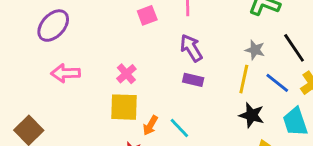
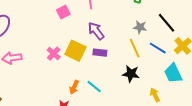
yellow line: (244, 79) -> (135, 48), turned -30
yellow square: (124, 107) -> (75, 51), moved, turned 30
black star: (252, 115) -> (131, 74), moved

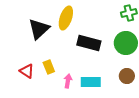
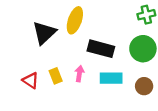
pink arrow: (68, 81) -> (79, 74), moved
cyan rectangle: (91, 82) -> (111, 78), moved

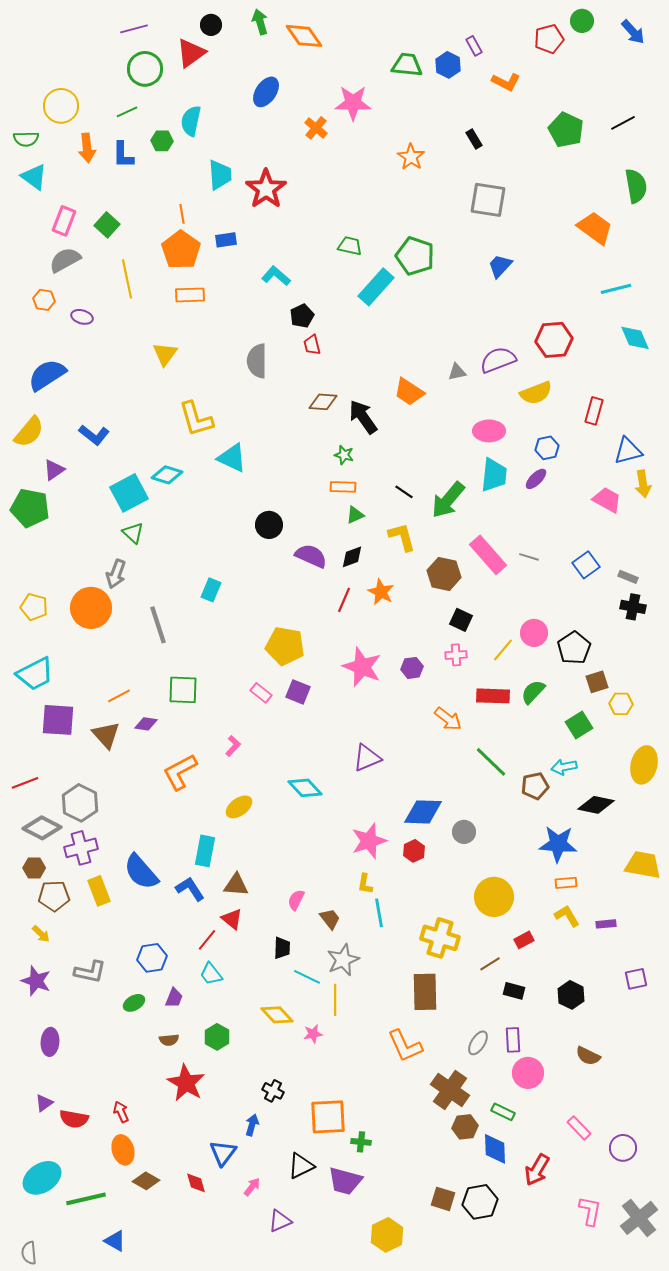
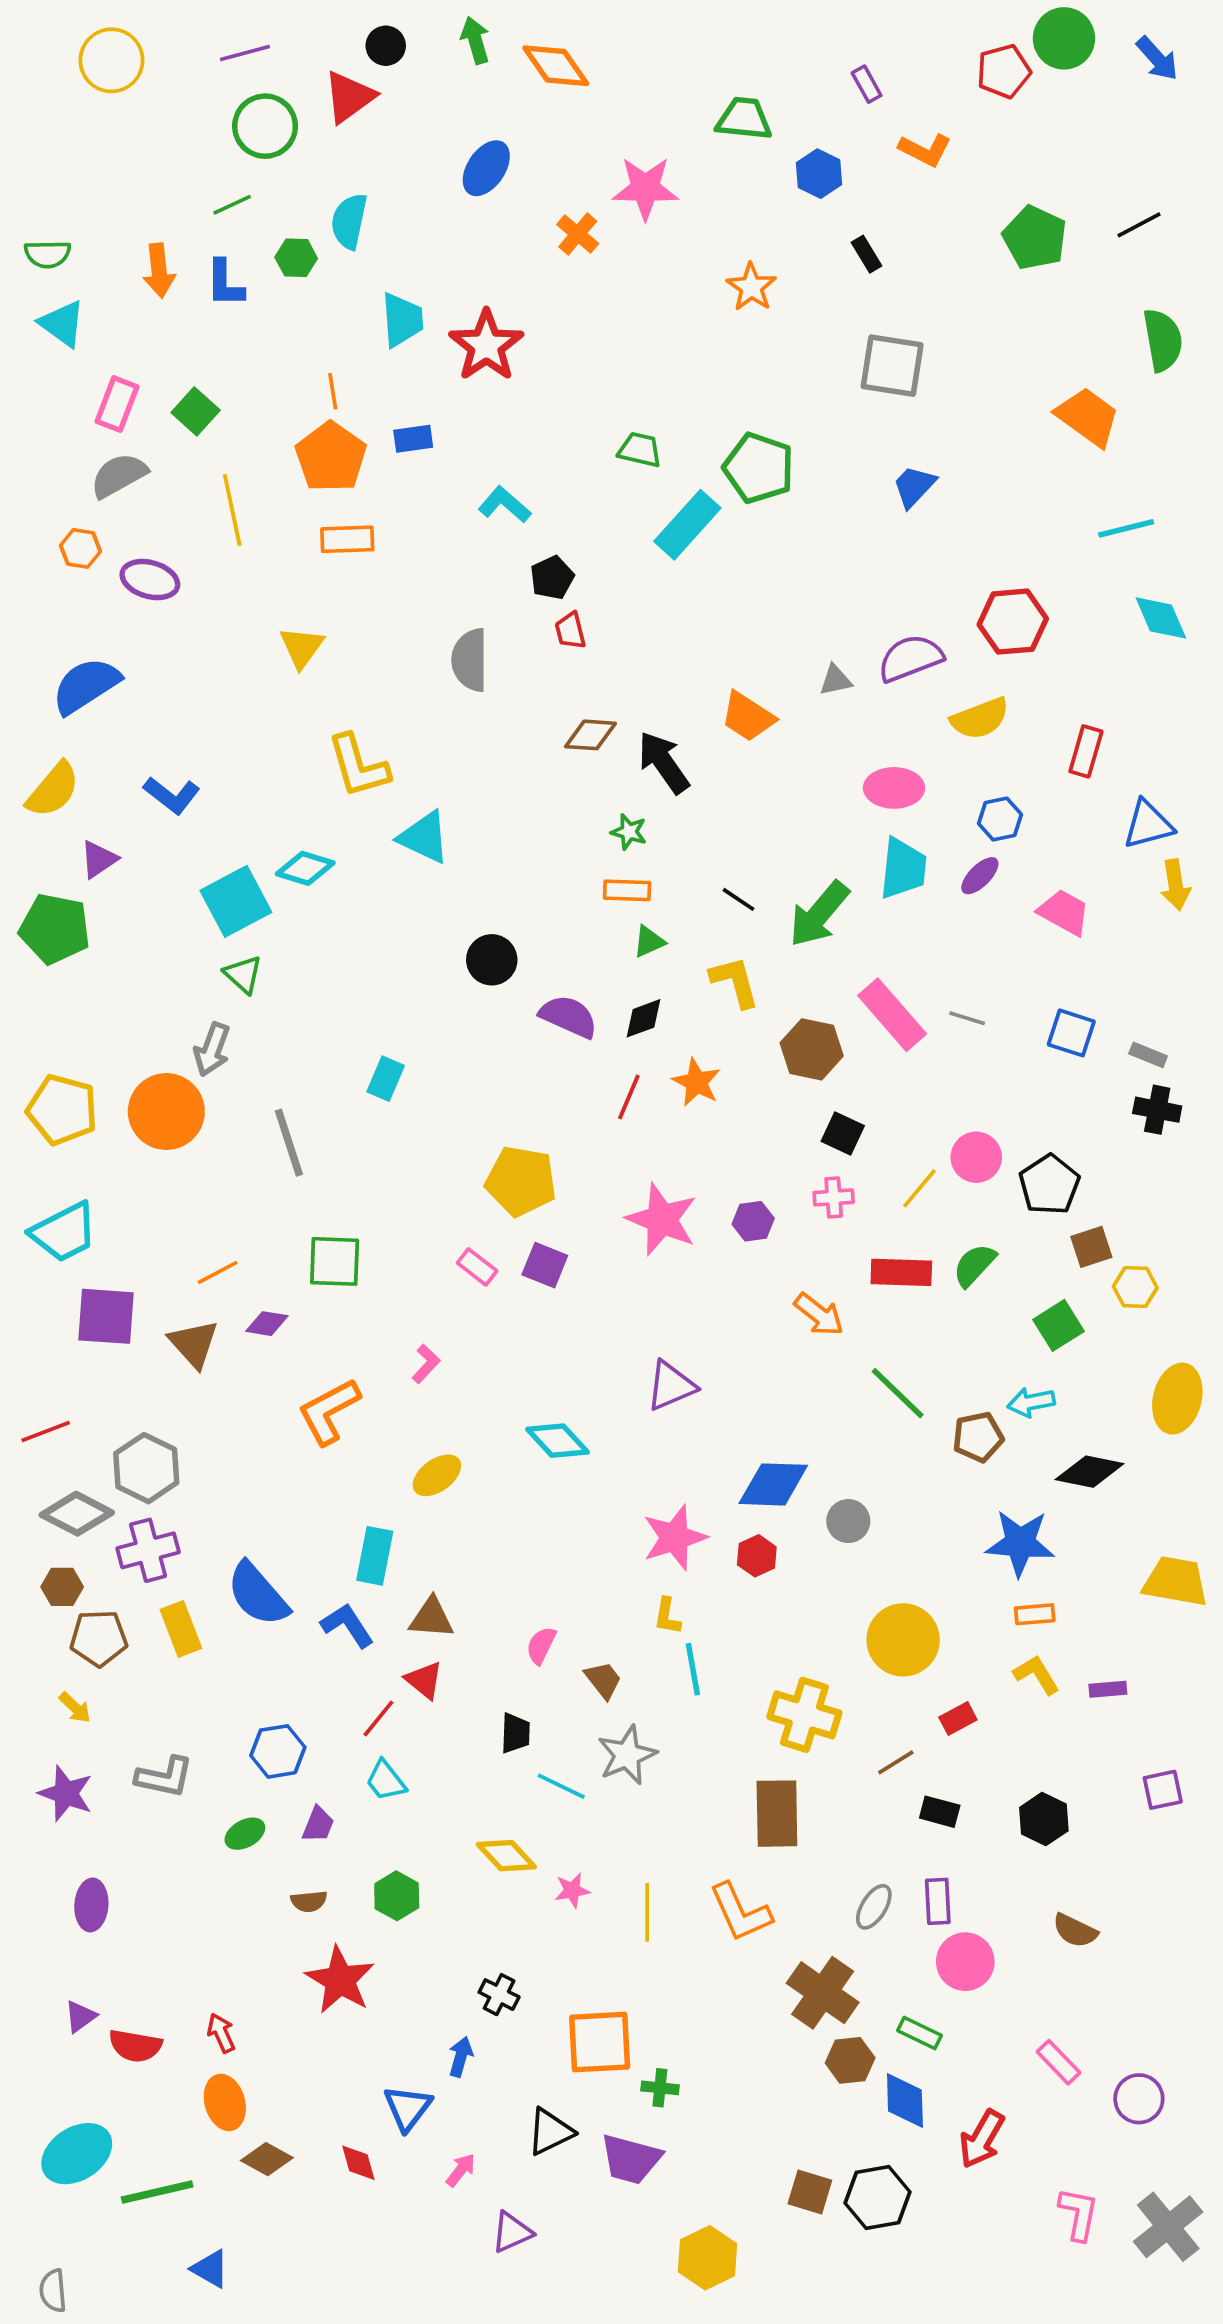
green circle: (582, 21) -> (1064, 38), size x1.4
blue hexagon: (448, 65) -> (819, 174), moved
yellow circle: (61, 106) -> (111, 60), moved
purple ellipse: (82, 317) -> (150, 580), size x1.4
pink trapezoid: (607, 500) -> (1064, 912), moved
blue square: (586, 565) -> (1071, 1033), turned -36
yellow pentagon: (34, 607) -> (62, 1110), size x1.4
yellow line: (335, 1000) -> (647, 1912), moved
┄┄┄┄┄┄┄┄┄┄
What this calls for is the material above set down exactly, pictures excluded.

Task output =>
yellow line: (244, 79) -> (135, 48), turned -30
yellow square: (124, 107) -> (75, 51), moved, turned 30
black star: (252, 115) -> (131, 74), moved

pink arrow: (68, 81) -> (79, 74), moved
cyan rectangle: (91, 82) -> (111, 78), moved

green circle: (582, 21) -> (1064, 38), size x1.4
blue hexagon: (448, 65) -> (819, 174), moved
yellow circle: (61, 106) -> (111, 60), moved
purple ellipse: (82, 317) -> (150, 580), size x1.4
pink trapezoid: (607, 500) -> (1064, 912), moved
blue square: (586, 565) -> (1071, 1033), turned -36
yellow pentagon: (34, 607) -> (62, 1110), size x1.4
yellow line: (335, 1000) -> (647, 1912), moved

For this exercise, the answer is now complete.